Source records
○ ○ ○ ○ ○ ○ ○

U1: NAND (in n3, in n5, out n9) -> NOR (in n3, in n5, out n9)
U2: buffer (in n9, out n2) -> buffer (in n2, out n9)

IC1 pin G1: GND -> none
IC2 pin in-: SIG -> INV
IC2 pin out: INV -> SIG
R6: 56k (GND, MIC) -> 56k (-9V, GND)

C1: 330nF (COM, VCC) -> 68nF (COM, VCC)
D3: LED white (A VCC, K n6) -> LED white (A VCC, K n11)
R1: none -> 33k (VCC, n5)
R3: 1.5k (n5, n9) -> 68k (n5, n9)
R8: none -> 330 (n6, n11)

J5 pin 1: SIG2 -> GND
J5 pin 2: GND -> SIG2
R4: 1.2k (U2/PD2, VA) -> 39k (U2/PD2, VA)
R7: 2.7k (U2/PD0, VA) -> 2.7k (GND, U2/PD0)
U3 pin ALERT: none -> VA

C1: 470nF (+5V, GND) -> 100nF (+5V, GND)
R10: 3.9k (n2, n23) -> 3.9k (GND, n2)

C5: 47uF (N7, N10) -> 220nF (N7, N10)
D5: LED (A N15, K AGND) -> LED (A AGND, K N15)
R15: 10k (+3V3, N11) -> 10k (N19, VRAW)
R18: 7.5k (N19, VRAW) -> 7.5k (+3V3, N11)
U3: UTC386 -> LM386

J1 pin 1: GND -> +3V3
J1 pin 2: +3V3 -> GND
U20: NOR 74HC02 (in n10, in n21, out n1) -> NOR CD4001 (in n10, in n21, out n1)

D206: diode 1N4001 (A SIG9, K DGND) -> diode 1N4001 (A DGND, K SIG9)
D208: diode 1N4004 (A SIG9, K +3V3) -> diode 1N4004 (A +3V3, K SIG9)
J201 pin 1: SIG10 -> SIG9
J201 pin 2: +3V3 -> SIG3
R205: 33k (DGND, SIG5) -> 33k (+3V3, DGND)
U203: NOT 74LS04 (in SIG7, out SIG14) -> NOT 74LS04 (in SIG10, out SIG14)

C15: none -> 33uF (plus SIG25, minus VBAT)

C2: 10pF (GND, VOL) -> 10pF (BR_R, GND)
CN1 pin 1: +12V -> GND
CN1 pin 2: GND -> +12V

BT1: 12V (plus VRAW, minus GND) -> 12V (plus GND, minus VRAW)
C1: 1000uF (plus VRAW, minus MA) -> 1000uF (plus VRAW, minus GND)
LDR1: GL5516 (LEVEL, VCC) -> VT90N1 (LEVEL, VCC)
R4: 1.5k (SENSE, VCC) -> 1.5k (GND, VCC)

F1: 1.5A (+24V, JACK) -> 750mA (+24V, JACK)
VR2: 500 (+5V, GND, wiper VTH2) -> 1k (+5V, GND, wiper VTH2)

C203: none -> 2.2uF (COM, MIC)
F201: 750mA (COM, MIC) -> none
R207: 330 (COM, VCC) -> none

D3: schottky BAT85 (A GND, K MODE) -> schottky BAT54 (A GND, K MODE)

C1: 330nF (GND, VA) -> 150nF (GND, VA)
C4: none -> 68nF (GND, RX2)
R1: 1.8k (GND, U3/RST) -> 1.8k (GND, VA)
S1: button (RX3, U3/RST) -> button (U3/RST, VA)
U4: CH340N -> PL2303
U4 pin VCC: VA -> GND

○ ○ ○ ○ ○ ○ ○

Write the entries out once more, exactly as they were given.

U1: NAND (in n3, in n5, out n9) -> NOR (in n3, in n5, out n9)
U2: buffer (in n9, out n2) -> buffer (in n2, out n9)

IC1 pin G1: GND -> none
IC2 pin in-: SIG -> INV
IC2 pin out: INV -> SIG
R6: 56k (GND, MIC) -> 56k (-9V, GND)

C1: 330nF (COM, VCC) -> 68nF (COM, VCC)
D3: LED white (A VCC, K n6) -> LED white (A VCC, K n11)
R1: none -> 33k (VCC, n5)
R3: 1.5k (n5, n9) -> 68k (n5, n9)
R8: none -> 330 (n6, n11)

J5 pin 1: SIG2 -> GND
J5 pin 2: GND -> SIG2
R4: 1.2k (U2/PD2, VA) -> 39k (U2/PD2, VA)
R7: 2.7k (U2/PD0, VA) -> 2.7k (GND, U2/PD0)
U3 pin ALERT: none -> VA

C1: 470nF (+5V, GND) -> 100nF (+5V, GND)
R10: 3.9k (n2, n23) -> 3.9k (GND, n2)

C5: 47uF (N7, N10) -> 220nF (N7, N10)
D5: LED (A N15, K AGND) -> LED (A AGND, K N15)
R15: 10k (+3V3, N11) -> 10k (N19, VRAW)
R18: 7.5k (N19, VRAW) -> 7.5k (+3V3, N11)
U3: UTC386 -> LM386

J1 pin 1: GND -> +3V3
J1 pin 2: +3V3 -> GND
U20: NOR 74HC02 (in n10, in n21, out n1) -> NOR CD4001 (in n10, in n21, out n1)

D206: diode 1N4001 (A SIG9, K DGND) -> diode 1N4001 (A DGND, K SIG9)
D208: diode 1N4004 (A SIG9, K +3V3) -> diode 1N4004 (A +3V3, K SIG9)
J201 pin 1: SIG10 -> SIG9
J201 pin 2: +3V3 -> SIG3
R205: 33k (DGND, SIG5) -> 33k (+3V3, DGND)
U203: NOT 74LS04 (in SIG7, out SIG14) -> NOT 74LS04 (in SIG10, out SIG14)

C15: none -> 33uF (plus SIG25, minus VBAT)

C2: 10pF (GND, VOL) -> 10pF (BR_R, GND)
CN1 pin 1: +12V -> GND
CN1 pin 2: GND -> +12V

BT1: 12V (plus VRAW, minus GND) -> 12V (plus GND, minus VRAW)
C1: 1000uF (plus VRAW, minus MA) -> 1000uF (plus VRAW, minus GND)
LDR1: GL5516 (LEVEL, VCC) -> VT90N1 (LEVEL, VCC)
R4: 1.5k (SENSE, VCC) -> 1.5k (GND, VCC)

F1: 1.5A (+24V, JACK) -> 750mA (+24V, JACK)
VR2: 500 (+5V, GND, wiper VTH2) -> 1k (+5V, GND, wiper VTH2)

C203: none -> 2.2uF (COM, MIC)
F201: 750mA (COM, MIC) -> none
R207: 330 (COM, VCC) -> none

D3: schottky BAT85 (A GND, K MODE) -> schottky BAT54 (A GND, K MODE)

C1: 330nF (GND, VA) -> 150nF (GND, VA)
C4: none -> 68nF (GND, RX2)
R1: 1.8k (GND, U3/RST) -> 1.8k (GND, VA)
S1: button (RX3, U3/RST) -> button (U3/RST, VA)
U4: CH340N -> PL2303
U4 pin VCC: VA -> GND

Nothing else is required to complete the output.